# [The exercise]
Find each line in the material below that contains the string "thinner" and copy those lines. Match case exactly.

[Dataset excerpt]
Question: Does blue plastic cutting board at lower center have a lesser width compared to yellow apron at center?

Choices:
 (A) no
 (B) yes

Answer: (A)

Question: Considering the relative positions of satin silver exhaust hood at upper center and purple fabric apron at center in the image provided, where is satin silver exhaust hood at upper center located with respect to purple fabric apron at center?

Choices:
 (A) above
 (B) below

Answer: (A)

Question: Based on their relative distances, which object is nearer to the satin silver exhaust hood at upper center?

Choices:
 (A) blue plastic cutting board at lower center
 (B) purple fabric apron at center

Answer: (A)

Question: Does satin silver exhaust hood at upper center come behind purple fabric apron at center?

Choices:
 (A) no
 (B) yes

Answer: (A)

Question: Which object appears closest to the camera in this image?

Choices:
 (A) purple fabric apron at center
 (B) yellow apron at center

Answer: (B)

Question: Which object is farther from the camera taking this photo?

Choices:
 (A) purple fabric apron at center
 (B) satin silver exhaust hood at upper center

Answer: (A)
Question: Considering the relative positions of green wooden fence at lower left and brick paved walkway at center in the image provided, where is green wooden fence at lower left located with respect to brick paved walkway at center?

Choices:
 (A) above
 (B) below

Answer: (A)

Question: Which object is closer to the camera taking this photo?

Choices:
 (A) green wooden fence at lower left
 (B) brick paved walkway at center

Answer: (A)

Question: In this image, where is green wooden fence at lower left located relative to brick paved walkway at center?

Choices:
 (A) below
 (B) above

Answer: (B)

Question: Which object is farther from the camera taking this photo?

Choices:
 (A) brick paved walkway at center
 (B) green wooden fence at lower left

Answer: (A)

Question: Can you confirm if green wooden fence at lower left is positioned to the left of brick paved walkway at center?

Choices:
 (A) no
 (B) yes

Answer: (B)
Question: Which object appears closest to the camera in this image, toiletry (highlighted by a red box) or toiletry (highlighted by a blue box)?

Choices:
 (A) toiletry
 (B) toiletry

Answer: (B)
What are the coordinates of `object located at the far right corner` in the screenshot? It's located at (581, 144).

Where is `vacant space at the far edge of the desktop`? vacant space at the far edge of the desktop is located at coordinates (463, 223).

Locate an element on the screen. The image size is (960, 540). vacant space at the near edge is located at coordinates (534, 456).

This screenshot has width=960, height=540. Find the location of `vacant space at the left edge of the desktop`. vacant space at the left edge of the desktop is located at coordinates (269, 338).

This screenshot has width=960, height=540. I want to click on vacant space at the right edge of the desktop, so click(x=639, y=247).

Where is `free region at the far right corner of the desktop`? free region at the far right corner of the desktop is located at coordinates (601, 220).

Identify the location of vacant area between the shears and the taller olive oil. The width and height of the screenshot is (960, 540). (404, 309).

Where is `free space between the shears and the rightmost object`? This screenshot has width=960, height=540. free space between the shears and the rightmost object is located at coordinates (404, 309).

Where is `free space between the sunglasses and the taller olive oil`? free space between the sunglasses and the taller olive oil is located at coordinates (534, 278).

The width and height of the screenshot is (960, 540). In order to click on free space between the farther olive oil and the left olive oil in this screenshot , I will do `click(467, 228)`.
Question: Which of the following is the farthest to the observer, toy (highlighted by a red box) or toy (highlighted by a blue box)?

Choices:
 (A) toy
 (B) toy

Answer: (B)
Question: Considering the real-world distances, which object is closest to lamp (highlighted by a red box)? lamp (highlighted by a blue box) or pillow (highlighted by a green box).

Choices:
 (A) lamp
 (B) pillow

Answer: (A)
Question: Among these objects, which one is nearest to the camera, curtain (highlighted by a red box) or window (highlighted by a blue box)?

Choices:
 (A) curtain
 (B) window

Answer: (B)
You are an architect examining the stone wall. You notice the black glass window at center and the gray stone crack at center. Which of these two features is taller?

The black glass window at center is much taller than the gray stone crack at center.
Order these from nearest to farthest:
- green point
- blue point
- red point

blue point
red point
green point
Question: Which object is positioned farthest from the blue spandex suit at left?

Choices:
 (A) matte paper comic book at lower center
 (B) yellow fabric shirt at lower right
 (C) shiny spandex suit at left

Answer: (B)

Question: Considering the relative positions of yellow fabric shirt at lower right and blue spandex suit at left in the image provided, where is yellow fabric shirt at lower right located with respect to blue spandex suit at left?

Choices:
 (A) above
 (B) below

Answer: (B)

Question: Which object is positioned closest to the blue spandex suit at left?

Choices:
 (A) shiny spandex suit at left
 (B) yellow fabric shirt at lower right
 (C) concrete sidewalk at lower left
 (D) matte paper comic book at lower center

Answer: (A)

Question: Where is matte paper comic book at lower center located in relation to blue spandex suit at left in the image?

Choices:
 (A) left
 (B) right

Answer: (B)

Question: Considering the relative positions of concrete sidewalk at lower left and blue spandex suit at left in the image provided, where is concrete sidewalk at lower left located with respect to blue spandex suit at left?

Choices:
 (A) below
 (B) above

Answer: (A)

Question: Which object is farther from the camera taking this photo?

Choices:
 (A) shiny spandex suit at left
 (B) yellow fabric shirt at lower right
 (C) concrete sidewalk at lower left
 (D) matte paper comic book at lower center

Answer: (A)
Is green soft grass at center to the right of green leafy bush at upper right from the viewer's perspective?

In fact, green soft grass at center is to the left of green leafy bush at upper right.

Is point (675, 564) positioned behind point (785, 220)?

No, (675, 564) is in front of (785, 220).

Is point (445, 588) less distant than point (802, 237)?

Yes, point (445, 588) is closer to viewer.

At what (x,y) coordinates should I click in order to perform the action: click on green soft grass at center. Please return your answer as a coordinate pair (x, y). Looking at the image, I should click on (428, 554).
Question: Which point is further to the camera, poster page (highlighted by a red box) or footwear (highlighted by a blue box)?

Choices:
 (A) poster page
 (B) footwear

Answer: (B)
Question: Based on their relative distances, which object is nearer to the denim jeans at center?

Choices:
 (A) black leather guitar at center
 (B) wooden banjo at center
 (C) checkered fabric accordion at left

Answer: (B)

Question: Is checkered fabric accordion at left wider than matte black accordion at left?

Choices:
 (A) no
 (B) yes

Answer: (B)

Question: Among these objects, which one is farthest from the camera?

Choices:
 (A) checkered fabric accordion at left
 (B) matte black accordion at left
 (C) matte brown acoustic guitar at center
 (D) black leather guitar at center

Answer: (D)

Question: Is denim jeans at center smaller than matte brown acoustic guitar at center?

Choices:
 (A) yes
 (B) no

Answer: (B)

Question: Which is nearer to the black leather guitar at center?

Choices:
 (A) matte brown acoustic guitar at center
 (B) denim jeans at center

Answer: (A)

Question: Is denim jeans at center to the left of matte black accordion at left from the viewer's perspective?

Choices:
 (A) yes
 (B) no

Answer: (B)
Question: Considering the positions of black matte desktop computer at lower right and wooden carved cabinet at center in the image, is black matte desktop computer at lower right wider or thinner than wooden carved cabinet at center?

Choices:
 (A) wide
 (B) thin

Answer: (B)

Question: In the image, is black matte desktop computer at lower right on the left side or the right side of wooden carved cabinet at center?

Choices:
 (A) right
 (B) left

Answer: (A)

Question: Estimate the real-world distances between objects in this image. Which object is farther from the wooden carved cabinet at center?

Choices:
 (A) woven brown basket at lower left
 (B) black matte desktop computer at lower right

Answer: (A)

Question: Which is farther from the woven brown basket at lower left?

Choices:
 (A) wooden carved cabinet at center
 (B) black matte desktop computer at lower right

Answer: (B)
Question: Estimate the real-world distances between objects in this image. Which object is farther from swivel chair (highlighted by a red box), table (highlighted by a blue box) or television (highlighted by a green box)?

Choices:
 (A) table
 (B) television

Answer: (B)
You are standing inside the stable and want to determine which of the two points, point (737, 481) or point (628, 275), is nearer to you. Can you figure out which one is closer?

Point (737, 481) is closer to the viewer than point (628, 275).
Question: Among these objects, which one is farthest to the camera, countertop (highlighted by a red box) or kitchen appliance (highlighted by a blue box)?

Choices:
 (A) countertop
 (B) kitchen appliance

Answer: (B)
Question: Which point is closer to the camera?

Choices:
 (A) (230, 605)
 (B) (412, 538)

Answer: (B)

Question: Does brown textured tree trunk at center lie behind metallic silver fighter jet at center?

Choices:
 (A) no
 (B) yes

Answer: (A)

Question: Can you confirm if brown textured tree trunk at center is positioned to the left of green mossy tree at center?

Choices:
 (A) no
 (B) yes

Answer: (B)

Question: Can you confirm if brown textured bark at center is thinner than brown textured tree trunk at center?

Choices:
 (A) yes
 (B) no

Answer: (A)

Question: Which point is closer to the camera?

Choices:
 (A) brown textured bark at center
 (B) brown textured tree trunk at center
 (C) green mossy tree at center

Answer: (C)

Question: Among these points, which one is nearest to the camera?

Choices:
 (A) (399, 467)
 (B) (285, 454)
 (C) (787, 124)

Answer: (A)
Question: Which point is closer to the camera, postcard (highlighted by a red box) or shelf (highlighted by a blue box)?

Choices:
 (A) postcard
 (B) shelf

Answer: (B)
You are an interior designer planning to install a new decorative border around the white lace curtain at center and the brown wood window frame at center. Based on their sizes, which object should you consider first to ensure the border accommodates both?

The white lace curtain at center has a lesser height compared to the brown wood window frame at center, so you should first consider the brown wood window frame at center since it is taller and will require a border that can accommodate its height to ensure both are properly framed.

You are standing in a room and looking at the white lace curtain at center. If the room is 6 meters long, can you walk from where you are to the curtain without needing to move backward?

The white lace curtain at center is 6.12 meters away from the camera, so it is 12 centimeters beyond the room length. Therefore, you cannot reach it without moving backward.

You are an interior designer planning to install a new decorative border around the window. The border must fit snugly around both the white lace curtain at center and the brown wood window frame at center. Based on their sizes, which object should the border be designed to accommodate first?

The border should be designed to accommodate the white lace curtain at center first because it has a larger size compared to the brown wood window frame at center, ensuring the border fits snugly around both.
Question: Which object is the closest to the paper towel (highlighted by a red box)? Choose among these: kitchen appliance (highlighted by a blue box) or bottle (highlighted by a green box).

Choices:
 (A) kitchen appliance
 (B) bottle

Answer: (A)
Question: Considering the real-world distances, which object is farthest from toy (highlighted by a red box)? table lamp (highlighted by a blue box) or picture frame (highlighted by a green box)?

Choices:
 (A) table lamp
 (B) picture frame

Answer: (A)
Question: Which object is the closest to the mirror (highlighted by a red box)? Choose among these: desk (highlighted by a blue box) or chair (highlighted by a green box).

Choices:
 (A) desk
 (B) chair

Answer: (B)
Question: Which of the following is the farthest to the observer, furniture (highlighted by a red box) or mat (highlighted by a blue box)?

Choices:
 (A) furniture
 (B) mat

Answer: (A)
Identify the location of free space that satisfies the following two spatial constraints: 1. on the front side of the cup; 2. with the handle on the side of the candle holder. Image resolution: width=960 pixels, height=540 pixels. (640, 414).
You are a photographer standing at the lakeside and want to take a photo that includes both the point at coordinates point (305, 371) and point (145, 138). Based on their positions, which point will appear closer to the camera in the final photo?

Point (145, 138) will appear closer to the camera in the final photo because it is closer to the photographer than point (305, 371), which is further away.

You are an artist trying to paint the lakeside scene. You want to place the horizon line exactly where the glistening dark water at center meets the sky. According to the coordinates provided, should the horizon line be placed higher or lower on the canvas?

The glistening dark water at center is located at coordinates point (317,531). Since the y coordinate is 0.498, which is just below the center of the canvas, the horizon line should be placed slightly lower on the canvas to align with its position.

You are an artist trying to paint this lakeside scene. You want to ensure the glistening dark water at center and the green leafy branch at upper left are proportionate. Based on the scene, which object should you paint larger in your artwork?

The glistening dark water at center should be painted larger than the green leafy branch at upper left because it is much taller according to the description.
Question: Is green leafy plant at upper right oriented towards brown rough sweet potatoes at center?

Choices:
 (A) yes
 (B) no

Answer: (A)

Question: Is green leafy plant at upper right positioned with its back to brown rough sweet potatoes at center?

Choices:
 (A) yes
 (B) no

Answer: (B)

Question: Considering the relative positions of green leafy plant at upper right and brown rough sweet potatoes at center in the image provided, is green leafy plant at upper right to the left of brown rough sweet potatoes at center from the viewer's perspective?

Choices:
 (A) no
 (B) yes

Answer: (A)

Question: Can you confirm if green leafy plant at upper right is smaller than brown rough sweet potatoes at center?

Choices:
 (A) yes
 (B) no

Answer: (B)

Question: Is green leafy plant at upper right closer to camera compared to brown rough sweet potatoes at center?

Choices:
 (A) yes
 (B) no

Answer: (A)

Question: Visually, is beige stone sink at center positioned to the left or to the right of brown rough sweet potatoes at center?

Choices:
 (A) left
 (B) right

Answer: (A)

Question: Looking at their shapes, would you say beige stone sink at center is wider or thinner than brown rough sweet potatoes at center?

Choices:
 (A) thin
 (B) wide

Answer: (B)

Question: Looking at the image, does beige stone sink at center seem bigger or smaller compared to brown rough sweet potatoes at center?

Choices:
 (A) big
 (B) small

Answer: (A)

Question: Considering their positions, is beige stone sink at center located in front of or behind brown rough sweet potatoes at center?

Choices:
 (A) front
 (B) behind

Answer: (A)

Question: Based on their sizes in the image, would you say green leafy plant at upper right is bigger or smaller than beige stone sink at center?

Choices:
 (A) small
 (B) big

# [Finished exercise]
Question: Considering the positions of black matte desktop computer at lower right and wooden carved cabinet at center in the image, is black matte desktop computer at lower right wider or thinner than wooden carved cabinet at center?
Question: Can you confirm if brown textured bark at center is thinner than brown textured tree trunk at center?
Question: Looking at their shapes, would you say beige stone sink at center is wider or thinner than brown rough sweet potatoes at center?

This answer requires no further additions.